* [WHAT IS BEING ASKED]: The entries shown below are to be printed in full, unaltered.

── MATERIAL PROVIDED

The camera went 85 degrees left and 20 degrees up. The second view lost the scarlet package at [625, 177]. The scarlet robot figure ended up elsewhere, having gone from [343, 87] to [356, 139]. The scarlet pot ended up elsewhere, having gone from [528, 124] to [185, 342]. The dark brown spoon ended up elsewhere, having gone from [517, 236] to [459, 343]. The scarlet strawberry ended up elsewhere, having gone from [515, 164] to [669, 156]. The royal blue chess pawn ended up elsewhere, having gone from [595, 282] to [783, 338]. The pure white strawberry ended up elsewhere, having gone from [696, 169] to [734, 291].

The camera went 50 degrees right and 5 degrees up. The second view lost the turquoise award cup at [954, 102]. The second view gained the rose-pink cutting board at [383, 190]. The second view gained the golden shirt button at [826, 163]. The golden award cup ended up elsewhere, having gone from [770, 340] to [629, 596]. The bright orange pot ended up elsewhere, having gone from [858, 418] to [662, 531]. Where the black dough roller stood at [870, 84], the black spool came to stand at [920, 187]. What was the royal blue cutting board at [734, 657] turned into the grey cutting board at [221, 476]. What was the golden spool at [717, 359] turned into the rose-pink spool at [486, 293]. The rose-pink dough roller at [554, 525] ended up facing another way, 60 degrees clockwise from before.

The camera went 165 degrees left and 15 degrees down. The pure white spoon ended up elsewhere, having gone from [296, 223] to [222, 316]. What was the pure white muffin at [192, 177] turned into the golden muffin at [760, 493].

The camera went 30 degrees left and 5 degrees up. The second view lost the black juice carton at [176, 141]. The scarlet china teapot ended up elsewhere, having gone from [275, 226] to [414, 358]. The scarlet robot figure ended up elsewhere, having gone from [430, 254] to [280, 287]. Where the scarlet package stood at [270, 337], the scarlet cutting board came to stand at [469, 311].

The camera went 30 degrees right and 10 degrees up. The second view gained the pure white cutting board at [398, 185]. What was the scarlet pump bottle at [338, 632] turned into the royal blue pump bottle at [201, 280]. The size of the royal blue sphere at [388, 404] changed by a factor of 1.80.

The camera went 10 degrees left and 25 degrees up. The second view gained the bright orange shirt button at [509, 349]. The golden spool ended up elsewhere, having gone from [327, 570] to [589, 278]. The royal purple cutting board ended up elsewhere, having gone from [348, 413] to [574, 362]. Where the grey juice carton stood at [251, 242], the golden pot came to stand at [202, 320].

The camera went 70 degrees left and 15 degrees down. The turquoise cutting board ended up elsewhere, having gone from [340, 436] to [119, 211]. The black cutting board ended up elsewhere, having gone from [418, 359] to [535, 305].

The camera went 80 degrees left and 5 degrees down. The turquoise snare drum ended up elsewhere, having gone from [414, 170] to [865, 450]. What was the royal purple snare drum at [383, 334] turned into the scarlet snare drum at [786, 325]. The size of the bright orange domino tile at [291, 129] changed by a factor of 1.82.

────

* [WRITTEN ANSWER]:
The camera went 85 degrees left and 20 degrees up. The second view lost the scarlet package at [625, 177]. The scarlet robot figure ended up elsewhere, having gone from [343, 87] to [356, 139]. The scarlet pot ended up elsewhere, having gone from [528, 124] to [185, 342]. The dark brown spoon ended up elsewhere, having gone from [517, 236] to [459, 343]. The scarlet strawberry ended up elsewhere, having gone from [515, 164] to [669, 156]. The royal blue chess pawn ended up elsewhere, having gone from [595, 282] to [783, 338]. The pure white strawberry ended up elsewhere, having gone from [696, 169] to [734, 291].

The camera went 50 degrees right and 5 degrees up. The second view lost the turquoise award cup at [954, 102]. The second view gained the rose-pink cutting board at [383, 190]. The second view gained the golden shirt button at [826, 163]. The golden award cup ended up elsewhere, having gone from [770, 340] to [629, 596]. The bright orange pot ended up elsewhere, having gone from [858, 418] to [662, 531]. Where the black dough roller stood at [870, 84], the black spool came to stand at [920, 187]. What was the royal blue cutting board at [734, 657] turned into the grey cutting board at [221, 476]. What was the golden spool at [717, 359] turned into the rose-pink spool at [486, 293]. The rose-pink dough roller at [554, 525] ended up facing another way, 60 degrees clockwise from before.

The camera went 165 degrees left and 15 degrees down. The pure white spoon ended up elsewhere, having gone from [296, 223] to [222, 316]. What was the pure white muffin at [192, 177] turned into the golden muffin at [760, 493].

The camera went 30 degrees left and 5 degrees up. The second view lost the black juice carton at [176, 141]. The scarlet china teapot ended up elsewhere, having gone from [275, 226] to [414, 358]. The scarlet robot figure ended up elsewhere, having gone from [430, 254] to [280, 287]. Where the scarlet package stood at [270, 337], the scarlet cutting board came to stand at [469, 311].

The camera went 30 degrees right and 10 degrees up. The second view gained the pure white cutting board at [398, 185]. What was the scarlet pump bottle at [338, 632] turned into the royal blue pump bottle at [201, 280]. The size of the royal blue sphere at [388, 404] changed by a factor of 1.80.

The camera went 10 degrees left and 25 degrees up. The second view gained the bright orange shirt button at [509, 349]. The golden spool ended up elsewhere, having gone from [327, 570] to [589, 278]. The royal purple cutting board ended up elsewhere, having gone from [348, 413] to [574, 362]. Where the grey juice carton stood at [251, 242], the golden pot came to stand at [202, 320].

The camera went 70 degrees left and 15 degrees down. The turquoise cutting board ended up elsewhere, having gone from [340, 436] to [119, 211]. The black cutting board ended up elsewhere, having gone from [418, 359] to [535, 305].

The camera went 80 degrees left and 5 degrees down. The turquoise snare drum ended up elsewhere, having gone from [414, 170] to [865, 450]. What was the royal purple snare drum at [383, 334] turned into the scarlet snare drum at [786, 325]. The size of the bright orange domino tile at [291, 129] changed by a factor of 1.82.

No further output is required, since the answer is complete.